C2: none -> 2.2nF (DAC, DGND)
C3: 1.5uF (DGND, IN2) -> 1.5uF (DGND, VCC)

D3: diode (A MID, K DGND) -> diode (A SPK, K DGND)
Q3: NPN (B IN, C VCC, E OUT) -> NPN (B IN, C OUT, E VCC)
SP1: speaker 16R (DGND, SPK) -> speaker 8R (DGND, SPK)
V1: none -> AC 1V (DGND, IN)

-------------------------

§ WORK ITEM: Note how many lines of the entries contain the string "none", then give that number by itself.

§ RESPONSE TO THIS EXERCISE: 2